*** Data shown

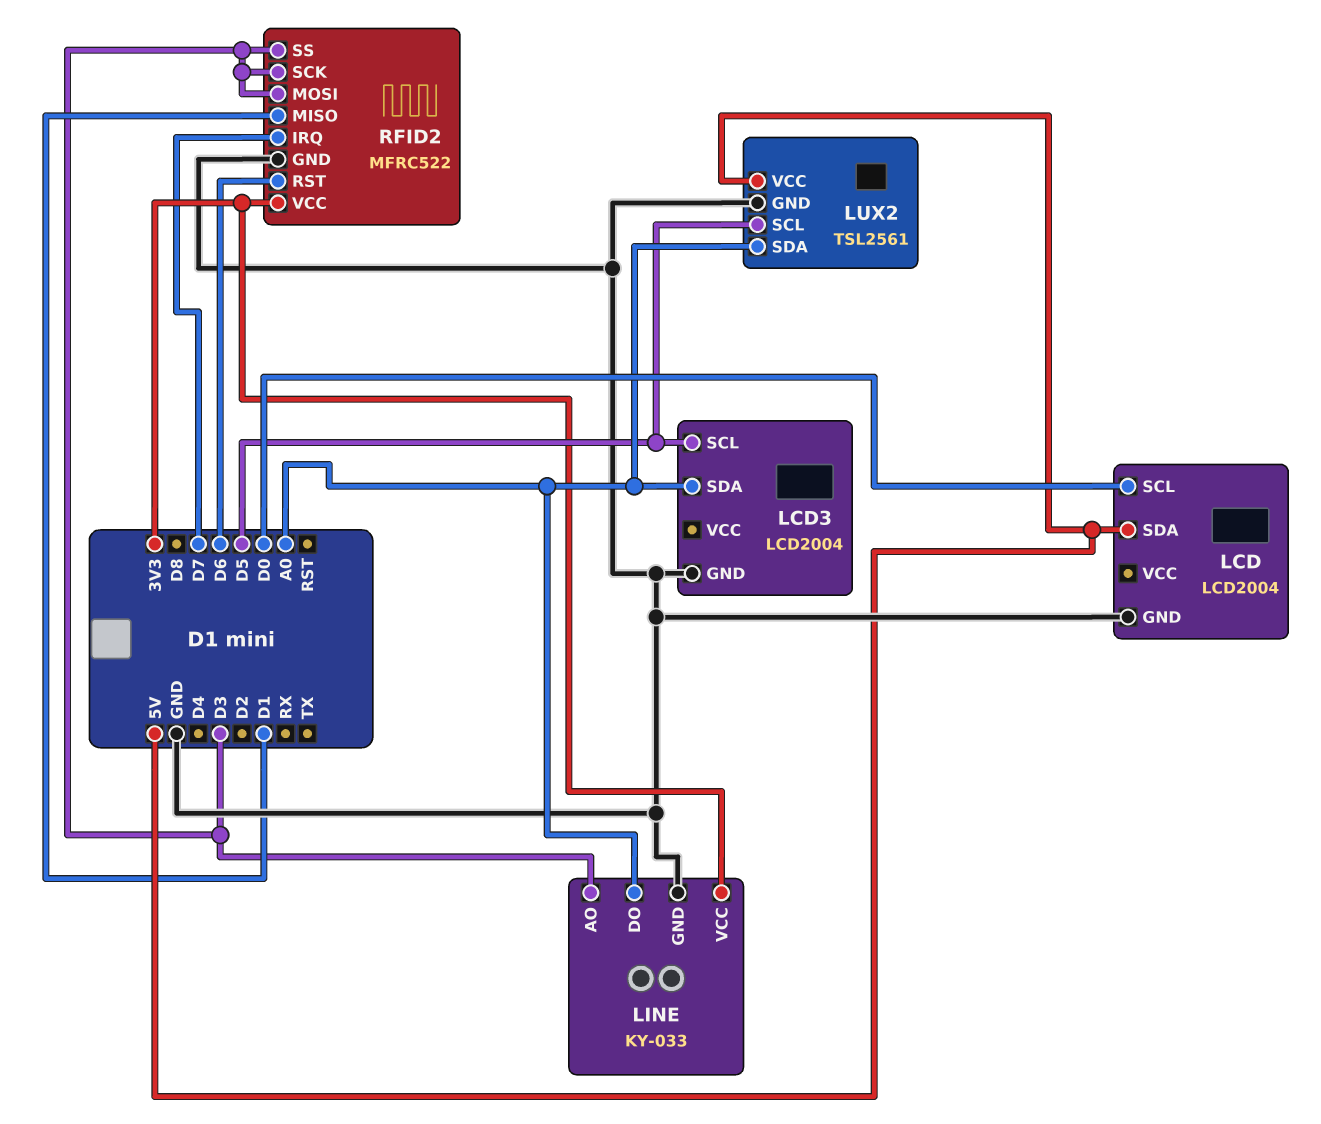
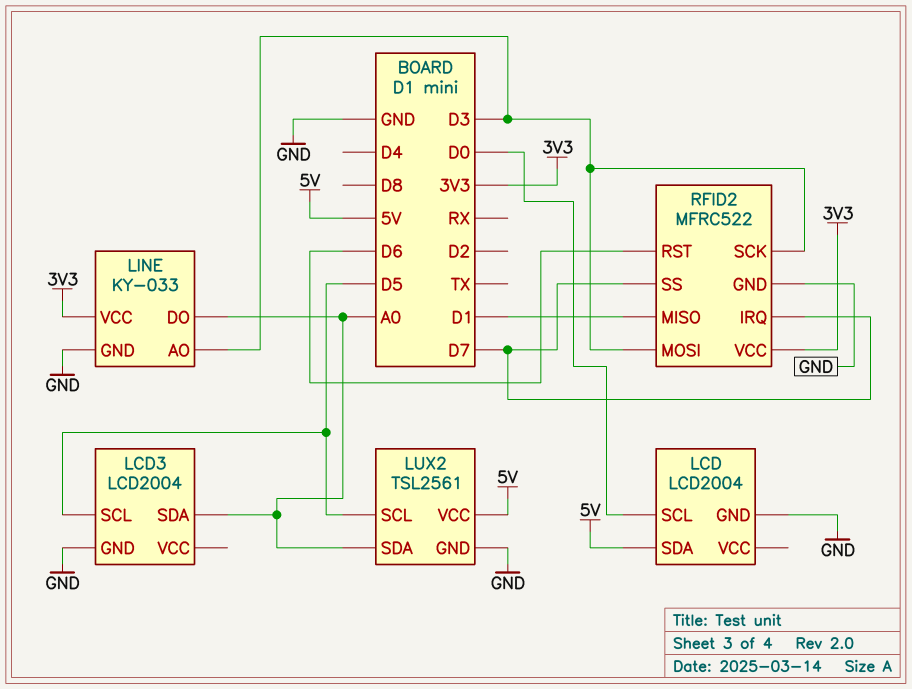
RFID2 pin SS: D3 -> D7

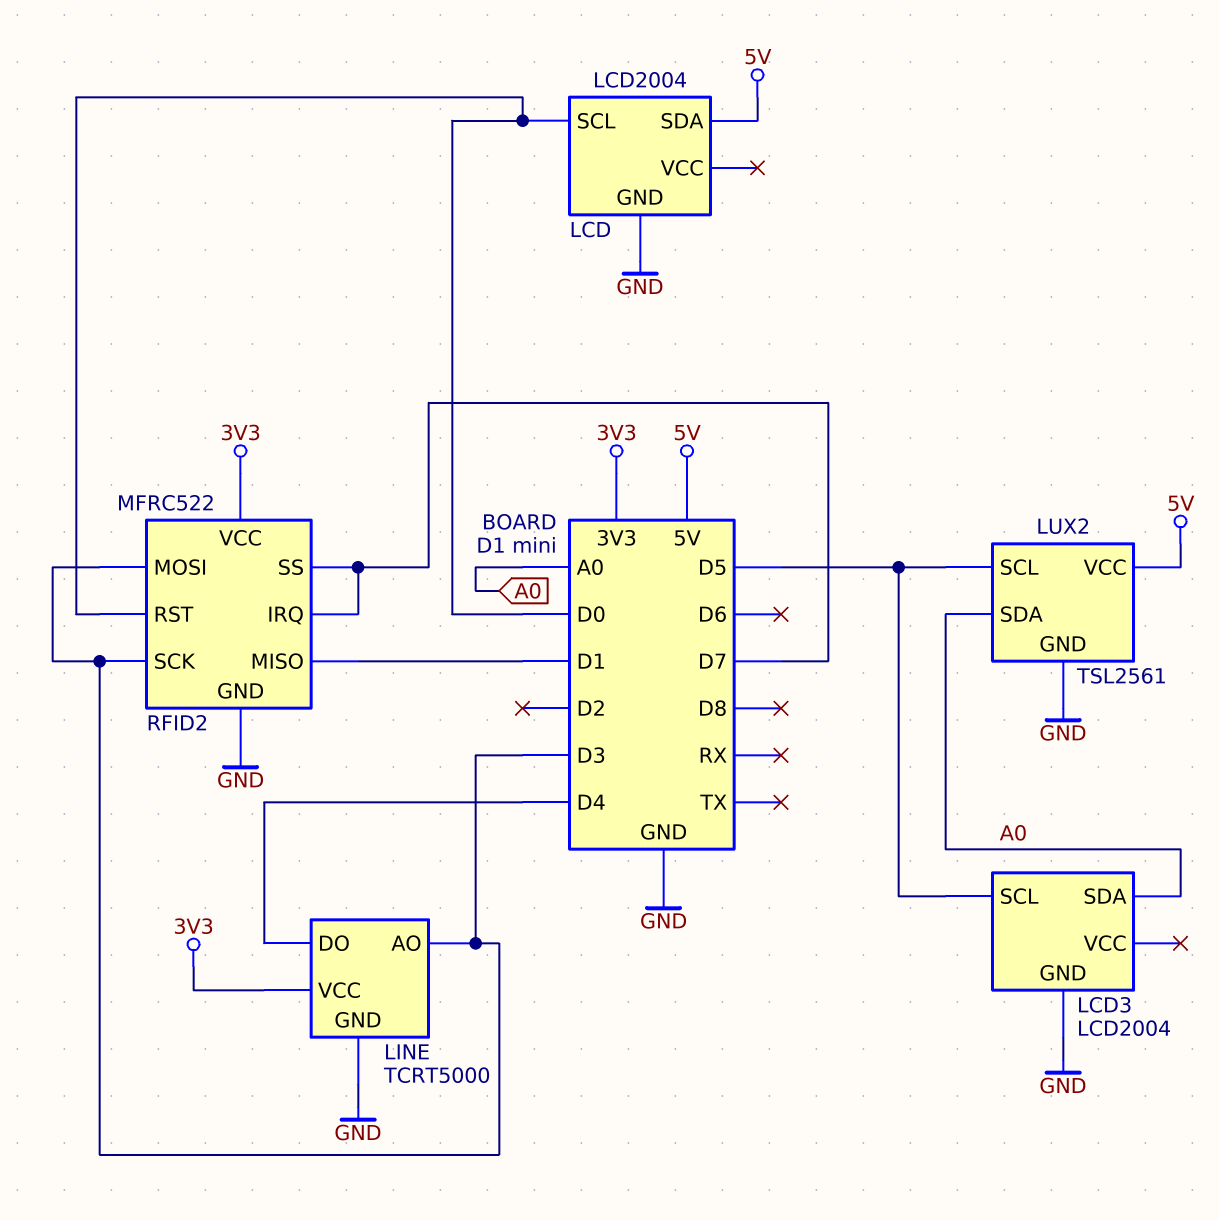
LINE: KY-033 -> TCRT5000
LINE pin DO: A0 -> D4
RFID2 pin RST: D6 -> D0

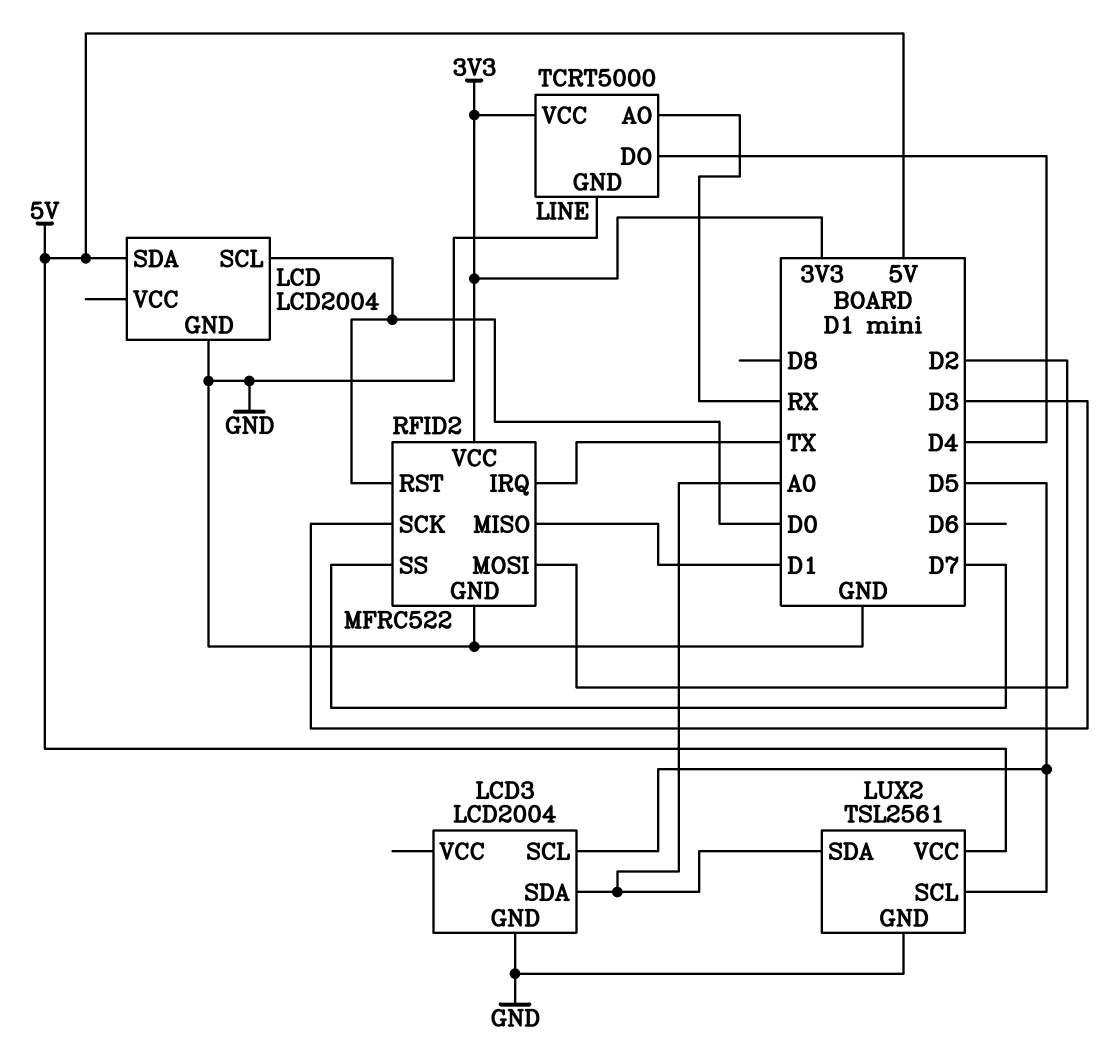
LINE pin AO: D3 -> RX
RFID2 pin IRQ: D7 -> TX
RFID2 pin MOSI: D3 -> D2

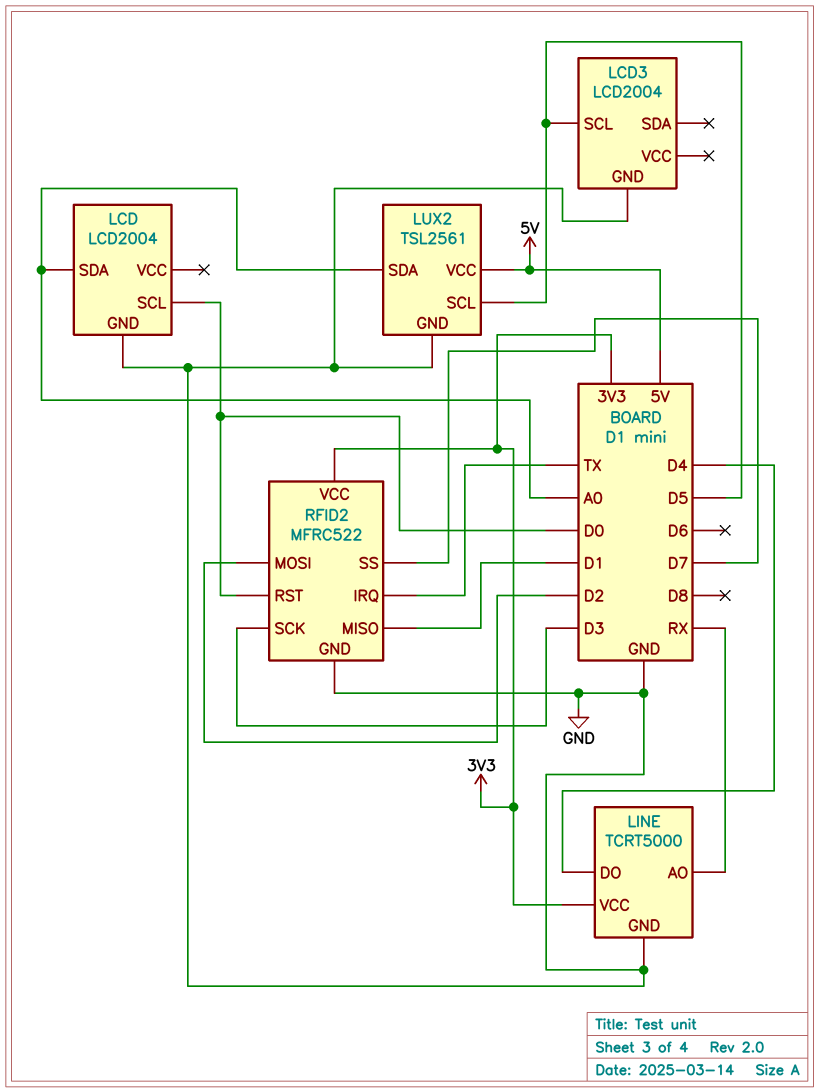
LCD pin SDA: 5V -> A0
LCD3 pin SDA: A0 -> none

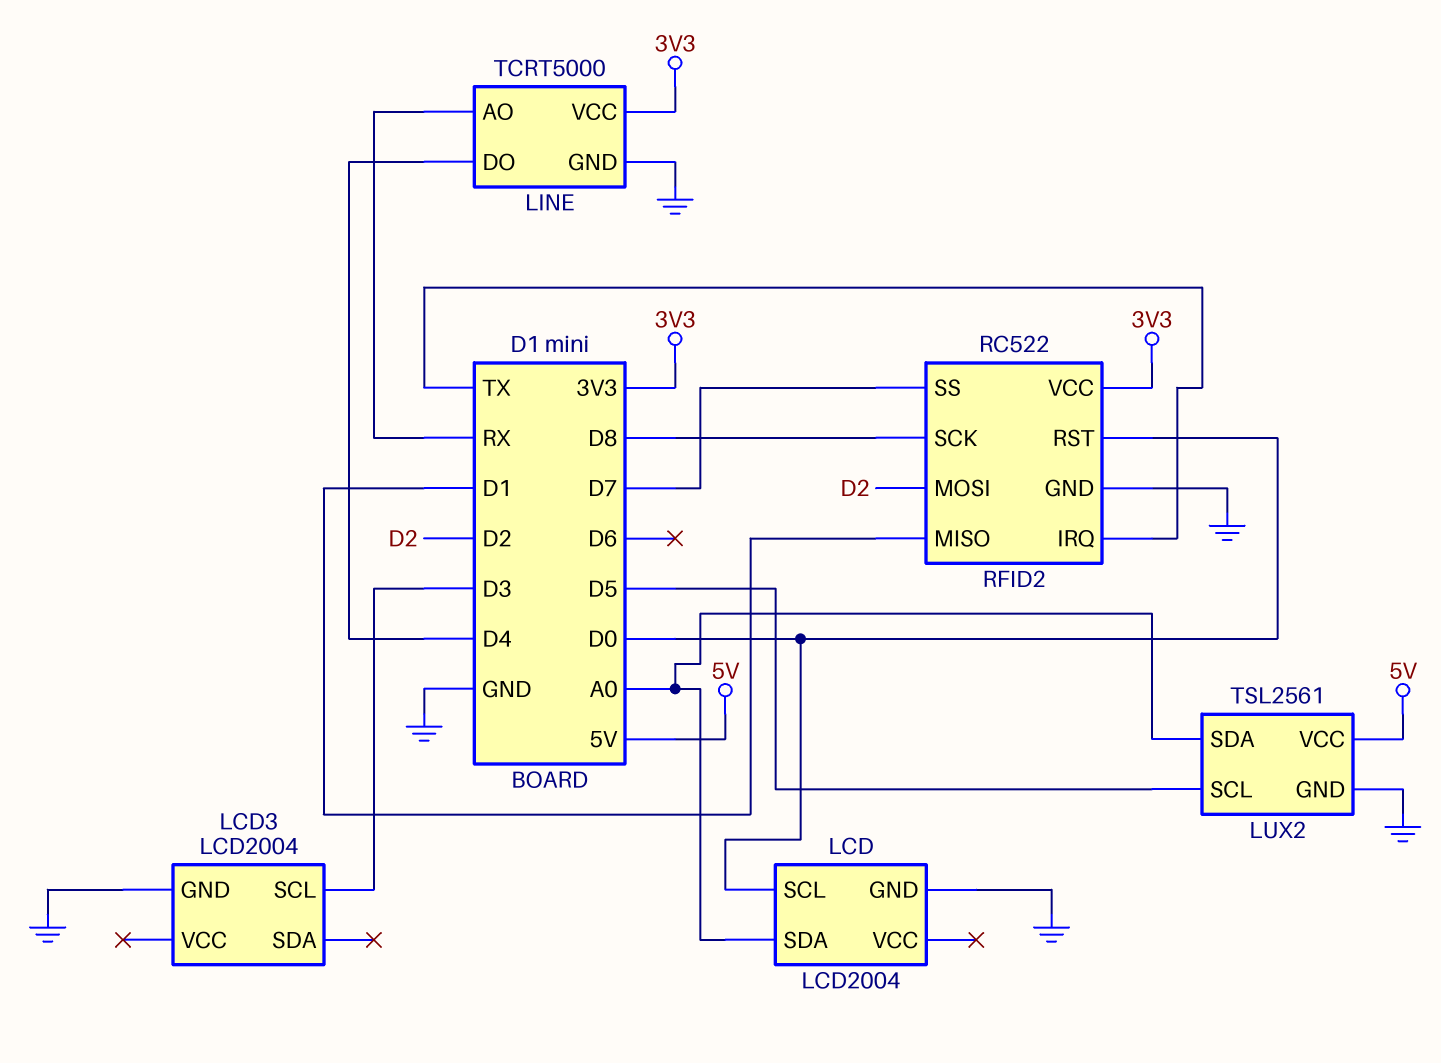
LCD3 pin SCL: D5 -> D3
RFID2: MFRC522 -> RC522
RFID2 pin SCK: D3 -> D8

******

→ **What you are asked to do**:
Give back all of the entries above exactly, with the pictures excluded.

→ **Solution for this exercise**:
RFID2 pin SS: D3 -> D7

LINE: KY-033 -> TCRT5000
LINE pin DO: A0 -> D4
RFID2 pin RST: D6 -> D0

LINE pin AO: D3 -> RX
RFID2 pin IRQ: D7 -> TX
RFID2 pin MOSI: D3 -> D2

LCD pin SDA: 5V -> A0
LCD3 pin SDA: A0 -> none

LCD3 pin SCL: D5 -> D3
RFID2: MFRC522 -> RC522
RFID2 pin SCK: D3 -> D8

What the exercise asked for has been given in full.